> WORK INSTRUCTIONS
Return exactly the lines that run from the one containing "red diamond at" to the end of the entries, with both ends included.

----- RECORDS PROVIDED -----

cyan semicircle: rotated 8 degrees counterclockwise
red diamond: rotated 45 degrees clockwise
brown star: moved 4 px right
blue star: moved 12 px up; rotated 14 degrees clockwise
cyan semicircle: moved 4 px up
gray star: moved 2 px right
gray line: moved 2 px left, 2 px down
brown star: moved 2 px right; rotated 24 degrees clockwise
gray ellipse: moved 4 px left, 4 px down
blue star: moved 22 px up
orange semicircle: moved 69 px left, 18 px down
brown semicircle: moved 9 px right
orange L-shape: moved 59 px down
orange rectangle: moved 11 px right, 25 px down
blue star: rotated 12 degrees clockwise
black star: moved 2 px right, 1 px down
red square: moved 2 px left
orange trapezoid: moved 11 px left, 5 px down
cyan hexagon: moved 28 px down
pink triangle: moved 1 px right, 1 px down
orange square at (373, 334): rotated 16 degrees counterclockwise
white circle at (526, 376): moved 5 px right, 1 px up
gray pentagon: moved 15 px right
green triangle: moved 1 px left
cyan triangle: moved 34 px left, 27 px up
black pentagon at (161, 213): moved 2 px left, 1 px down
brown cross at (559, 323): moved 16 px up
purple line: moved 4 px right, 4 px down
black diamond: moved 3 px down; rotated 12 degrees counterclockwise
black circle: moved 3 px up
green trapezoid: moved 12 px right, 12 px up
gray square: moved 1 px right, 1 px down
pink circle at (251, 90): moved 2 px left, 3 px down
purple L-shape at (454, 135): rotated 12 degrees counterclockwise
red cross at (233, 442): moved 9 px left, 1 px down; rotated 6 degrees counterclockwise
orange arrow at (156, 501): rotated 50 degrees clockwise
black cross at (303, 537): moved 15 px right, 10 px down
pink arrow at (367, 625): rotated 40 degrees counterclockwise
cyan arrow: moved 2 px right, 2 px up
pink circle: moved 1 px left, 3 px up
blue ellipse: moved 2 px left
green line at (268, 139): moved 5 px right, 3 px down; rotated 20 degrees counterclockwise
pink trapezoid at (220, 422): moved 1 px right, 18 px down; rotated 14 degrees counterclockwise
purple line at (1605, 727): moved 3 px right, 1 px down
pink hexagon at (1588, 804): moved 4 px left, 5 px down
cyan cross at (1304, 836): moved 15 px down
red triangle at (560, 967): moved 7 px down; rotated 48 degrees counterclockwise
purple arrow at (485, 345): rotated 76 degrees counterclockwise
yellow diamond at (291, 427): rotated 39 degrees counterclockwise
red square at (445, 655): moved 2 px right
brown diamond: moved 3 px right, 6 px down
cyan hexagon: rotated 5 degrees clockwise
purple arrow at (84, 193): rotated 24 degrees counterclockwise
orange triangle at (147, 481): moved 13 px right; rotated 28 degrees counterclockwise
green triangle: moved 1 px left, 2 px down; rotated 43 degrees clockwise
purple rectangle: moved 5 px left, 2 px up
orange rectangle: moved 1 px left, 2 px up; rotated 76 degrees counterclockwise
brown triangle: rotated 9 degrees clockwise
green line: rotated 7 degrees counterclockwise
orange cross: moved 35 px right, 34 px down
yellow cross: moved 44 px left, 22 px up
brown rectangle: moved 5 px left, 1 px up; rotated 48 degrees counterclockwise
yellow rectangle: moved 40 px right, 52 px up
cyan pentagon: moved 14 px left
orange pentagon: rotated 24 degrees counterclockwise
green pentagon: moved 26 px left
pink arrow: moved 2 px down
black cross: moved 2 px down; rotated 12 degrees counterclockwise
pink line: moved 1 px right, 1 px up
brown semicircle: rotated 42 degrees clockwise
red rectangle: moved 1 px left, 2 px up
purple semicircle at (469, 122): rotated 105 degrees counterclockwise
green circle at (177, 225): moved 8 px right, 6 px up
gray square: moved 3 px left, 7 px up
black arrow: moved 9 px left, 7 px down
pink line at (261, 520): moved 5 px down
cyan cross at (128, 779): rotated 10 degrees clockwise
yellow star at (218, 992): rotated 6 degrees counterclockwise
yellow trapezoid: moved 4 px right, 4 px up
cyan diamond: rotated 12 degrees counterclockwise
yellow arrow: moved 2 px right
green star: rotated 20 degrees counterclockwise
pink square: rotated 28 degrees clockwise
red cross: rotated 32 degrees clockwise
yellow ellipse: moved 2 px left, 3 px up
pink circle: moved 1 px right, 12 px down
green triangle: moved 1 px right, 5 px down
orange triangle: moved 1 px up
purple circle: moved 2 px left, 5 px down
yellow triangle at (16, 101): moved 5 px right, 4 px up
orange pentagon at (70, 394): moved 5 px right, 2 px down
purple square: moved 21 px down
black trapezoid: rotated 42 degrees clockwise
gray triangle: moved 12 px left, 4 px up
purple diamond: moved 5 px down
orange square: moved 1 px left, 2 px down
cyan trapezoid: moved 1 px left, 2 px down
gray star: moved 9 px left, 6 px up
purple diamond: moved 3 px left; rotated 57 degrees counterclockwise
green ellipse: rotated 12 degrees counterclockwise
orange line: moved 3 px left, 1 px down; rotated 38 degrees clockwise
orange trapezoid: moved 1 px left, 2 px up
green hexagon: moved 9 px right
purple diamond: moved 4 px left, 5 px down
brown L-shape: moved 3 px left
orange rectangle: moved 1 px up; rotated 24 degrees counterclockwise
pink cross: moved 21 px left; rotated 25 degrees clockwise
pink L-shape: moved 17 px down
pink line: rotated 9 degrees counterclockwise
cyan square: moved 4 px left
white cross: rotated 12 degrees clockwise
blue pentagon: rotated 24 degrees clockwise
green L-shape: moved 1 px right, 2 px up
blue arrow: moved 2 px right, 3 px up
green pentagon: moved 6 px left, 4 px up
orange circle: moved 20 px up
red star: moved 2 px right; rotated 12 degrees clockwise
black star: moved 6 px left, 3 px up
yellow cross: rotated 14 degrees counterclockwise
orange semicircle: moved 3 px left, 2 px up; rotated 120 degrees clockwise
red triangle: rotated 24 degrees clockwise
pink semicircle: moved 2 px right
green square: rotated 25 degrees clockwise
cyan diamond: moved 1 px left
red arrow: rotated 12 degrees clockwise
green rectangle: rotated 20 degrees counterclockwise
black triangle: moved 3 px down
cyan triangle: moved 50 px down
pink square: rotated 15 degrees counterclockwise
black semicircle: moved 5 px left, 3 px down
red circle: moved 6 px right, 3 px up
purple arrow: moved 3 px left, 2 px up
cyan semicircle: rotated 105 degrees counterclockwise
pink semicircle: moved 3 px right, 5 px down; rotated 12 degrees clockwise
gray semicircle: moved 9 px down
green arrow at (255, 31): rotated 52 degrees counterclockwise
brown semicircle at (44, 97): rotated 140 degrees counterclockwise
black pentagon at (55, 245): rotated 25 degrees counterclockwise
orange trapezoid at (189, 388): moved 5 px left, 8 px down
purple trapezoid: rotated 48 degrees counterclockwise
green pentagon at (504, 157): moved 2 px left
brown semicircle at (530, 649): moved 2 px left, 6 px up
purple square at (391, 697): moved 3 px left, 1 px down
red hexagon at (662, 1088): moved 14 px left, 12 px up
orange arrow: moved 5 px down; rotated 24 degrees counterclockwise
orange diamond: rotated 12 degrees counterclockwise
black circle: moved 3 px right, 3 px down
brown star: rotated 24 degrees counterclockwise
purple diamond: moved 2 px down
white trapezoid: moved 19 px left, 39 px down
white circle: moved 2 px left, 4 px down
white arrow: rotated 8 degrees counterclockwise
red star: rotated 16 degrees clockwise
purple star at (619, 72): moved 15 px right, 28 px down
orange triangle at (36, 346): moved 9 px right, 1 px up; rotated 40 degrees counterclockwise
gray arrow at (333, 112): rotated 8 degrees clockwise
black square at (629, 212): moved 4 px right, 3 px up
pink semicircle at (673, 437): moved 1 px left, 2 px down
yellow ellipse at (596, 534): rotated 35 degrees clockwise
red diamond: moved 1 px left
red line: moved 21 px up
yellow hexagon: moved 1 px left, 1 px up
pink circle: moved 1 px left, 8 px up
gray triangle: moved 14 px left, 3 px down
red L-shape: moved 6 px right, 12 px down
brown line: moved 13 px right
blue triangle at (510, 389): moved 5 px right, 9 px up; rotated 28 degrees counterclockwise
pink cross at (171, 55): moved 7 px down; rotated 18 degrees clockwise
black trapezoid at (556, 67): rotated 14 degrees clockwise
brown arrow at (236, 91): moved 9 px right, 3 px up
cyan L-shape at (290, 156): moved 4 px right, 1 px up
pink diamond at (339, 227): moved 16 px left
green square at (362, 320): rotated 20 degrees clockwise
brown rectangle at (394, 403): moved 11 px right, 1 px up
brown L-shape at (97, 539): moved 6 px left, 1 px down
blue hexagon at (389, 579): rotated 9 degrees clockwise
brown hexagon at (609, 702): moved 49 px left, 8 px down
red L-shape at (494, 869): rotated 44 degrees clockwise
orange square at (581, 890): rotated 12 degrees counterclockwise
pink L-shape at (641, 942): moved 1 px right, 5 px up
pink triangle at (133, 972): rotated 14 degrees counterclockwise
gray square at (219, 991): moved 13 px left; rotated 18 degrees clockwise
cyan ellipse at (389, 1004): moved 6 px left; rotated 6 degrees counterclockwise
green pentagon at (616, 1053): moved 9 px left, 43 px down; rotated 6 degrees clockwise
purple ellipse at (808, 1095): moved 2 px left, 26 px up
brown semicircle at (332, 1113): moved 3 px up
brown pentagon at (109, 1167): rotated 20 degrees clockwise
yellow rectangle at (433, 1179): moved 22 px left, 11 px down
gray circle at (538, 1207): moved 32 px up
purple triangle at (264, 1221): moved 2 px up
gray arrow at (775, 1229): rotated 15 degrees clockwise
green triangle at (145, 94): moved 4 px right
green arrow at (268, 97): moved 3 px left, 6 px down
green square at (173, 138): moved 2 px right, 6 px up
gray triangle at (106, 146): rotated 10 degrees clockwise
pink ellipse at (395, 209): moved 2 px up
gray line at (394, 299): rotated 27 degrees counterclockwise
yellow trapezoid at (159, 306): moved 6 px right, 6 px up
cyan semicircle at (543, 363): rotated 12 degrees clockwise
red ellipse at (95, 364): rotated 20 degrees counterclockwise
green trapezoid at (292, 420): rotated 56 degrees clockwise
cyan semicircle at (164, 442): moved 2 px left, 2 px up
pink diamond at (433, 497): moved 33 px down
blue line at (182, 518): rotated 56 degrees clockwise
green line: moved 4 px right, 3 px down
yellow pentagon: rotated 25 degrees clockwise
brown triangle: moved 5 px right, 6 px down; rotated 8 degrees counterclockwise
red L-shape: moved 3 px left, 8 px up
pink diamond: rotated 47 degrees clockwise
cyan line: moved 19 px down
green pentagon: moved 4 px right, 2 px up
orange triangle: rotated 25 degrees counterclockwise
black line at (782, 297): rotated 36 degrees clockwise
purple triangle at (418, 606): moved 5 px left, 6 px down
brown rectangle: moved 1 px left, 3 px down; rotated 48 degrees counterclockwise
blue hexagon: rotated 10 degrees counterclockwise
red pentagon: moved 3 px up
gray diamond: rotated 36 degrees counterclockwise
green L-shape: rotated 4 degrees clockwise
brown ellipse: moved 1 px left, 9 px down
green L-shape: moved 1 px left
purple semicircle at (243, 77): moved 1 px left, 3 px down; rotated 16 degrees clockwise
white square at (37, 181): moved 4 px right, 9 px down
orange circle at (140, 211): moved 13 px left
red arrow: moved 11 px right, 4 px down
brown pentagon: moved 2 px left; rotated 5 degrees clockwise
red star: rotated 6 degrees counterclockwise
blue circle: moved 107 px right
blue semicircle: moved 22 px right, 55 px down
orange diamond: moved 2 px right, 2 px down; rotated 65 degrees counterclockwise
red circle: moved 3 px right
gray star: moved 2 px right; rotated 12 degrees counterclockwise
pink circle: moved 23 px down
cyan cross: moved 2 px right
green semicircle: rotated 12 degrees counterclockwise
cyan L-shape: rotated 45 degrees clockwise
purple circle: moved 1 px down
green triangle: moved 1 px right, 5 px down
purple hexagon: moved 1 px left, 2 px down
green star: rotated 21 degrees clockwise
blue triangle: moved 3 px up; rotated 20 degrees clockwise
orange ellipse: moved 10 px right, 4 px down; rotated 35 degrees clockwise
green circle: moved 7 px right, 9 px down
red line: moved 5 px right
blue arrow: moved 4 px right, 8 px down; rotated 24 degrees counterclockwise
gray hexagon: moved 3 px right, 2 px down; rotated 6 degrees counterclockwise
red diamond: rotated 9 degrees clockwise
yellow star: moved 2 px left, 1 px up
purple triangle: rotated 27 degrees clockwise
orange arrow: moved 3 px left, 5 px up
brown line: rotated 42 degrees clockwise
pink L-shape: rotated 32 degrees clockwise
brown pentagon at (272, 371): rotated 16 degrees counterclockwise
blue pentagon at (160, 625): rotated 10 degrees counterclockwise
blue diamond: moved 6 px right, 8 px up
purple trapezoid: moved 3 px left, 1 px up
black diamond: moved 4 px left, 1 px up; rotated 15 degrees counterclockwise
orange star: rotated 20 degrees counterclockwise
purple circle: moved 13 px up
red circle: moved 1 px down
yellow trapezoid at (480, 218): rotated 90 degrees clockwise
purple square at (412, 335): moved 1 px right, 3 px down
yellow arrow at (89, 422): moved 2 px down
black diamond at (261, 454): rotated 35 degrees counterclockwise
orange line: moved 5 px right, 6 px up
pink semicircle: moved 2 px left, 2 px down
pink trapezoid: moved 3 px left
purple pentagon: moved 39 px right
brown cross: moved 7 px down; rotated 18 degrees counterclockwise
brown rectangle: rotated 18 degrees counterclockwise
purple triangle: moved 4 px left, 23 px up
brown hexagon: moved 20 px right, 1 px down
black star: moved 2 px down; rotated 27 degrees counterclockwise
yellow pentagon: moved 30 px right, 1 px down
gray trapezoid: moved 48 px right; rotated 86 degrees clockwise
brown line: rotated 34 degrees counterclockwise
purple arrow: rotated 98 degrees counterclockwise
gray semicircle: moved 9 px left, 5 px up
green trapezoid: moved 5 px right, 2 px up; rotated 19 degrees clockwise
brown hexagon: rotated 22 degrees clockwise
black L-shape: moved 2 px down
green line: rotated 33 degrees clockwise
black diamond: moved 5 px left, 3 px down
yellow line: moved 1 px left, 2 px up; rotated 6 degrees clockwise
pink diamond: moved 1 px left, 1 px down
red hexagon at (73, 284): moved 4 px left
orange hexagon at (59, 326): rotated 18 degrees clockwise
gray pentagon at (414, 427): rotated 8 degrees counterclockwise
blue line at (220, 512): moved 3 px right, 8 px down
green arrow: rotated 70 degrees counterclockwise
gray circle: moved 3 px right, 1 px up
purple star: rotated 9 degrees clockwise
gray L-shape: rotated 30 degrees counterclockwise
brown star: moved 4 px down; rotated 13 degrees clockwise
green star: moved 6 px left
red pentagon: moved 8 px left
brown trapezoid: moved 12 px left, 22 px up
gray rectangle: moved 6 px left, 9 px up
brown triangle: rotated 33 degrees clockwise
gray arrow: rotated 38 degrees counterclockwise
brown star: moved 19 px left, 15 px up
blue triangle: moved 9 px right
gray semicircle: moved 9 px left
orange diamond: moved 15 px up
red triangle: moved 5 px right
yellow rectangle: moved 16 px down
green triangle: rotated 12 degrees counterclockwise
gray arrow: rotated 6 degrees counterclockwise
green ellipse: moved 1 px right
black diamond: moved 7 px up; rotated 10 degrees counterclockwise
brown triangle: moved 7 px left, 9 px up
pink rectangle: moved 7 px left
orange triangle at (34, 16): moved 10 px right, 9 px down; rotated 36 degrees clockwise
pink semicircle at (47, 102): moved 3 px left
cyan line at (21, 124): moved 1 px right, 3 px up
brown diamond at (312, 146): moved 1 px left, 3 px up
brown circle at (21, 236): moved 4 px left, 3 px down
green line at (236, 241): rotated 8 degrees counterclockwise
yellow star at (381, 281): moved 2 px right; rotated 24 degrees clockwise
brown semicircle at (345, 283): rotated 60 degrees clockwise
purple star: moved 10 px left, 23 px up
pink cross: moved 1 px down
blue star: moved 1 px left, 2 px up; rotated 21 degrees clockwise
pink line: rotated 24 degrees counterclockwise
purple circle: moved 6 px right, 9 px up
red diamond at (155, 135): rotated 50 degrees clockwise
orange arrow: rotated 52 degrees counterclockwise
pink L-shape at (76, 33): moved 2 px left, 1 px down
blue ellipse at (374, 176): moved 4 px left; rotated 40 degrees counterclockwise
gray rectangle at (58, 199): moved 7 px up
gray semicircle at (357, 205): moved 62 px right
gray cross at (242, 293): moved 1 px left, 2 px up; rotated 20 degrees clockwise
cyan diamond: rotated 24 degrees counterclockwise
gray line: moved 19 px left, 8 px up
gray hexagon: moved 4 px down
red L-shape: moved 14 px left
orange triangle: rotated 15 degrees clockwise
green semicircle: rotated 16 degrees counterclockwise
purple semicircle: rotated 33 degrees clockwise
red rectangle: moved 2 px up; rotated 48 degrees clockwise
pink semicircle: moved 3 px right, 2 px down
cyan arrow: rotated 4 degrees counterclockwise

-----

> REPLY
red diamond at (155, 135): rotated 50 degrees clockwise
orange arrow: rotated 52 degrees counterclockwise
pink L-shape at (76, 33): moved 2 px left, 1 px down
blue ellipse at (374, 176): moved 4 px left; rotated 40 degrees counterclockwise
gray rectangle at (58, 199): moved 7 px up
gray semicircle at (357, 205): moved 62 px right
gray cross at (242, 293): moved 1 px left, 2 px up; rotated 20 degrees clockwise
cyan diamond: rotated 24 degrees counterclockwise
gray line: moved 19 px left, 8 px up
gray hexagon: moved 4 px down
red L-shape: moved 14 px left
orange triangle: rotated 15 degrees clockwise
green semicircle: rotated 16 degrees counterclockwise
purple semicircle: rotated 33 degrees clockwise
red rectangle: moved 2 px up; rotated 48 degrees clockwise
pink semicircle: moved 3 px right, 2 px down
cyan arrow: rotated 4 degrees counterclockwise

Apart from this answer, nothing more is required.